= Beginning of Section =

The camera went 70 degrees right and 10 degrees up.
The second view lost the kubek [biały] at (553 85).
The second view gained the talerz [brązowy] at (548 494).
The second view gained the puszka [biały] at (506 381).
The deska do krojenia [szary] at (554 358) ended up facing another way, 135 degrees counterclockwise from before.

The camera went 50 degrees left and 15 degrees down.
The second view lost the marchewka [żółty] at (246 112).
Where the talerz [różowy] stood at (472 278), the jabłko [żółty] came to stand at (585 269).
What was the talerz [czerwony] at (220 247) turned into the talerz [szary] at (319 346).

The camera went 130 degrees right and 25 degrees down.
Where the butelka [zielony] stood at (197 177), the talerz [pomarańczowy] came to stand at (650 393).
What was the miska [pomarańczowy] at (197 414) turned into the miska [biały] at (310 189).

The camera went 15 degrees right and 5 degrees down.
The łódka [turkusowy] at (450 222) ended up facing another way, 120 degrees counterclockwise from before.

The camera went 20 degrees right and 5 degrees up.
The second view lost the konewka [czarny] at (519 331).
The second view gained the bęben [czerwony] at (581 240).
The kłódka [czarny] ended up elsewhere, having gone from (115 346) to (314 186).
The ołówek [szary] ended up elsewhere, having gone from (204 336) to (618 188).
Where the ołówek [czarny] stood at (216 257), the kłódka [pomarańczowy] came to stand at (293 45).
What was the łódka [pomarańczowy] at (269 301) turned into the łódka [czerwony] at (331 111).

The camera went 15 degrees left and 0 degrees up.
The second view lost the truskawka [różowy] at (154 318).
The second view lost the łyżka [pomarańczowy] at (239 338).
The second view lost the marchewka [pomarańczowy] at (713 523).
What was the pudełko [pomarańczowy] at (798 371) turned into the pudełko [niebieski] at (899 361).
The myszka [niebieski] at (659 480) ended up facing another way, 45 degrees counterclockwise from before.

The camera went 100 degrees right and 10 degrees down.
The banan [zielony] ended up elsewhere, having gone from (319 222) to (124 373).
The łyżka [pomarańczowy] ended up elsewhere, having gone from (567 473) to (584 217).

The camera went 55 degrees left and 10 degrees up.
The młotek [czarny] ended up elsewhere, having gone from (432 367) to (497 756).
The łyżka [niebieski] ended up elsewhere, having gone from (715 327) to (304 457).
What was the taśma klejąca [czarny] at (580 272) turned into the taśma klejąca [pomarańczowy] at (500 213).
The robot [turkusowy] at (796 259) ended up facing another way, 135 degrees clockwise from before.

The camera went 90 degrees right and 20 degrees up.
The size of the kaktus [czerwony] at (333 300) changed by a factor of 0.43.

= End of Section =

-- EXERCISE DETAILS --
Transcribe the lines above between the line holding "The second view lost the kubek" and the line holding "The second view gained the puszka", inclusive, exactly as they stand and with nothing added.

-- RESPONSE BOX --
The second view lost the kubek [biały] at (553 85).
The second view gained the talerz [brązowy] at (548 494).
The second view gained the puszka [biały] at (506 381).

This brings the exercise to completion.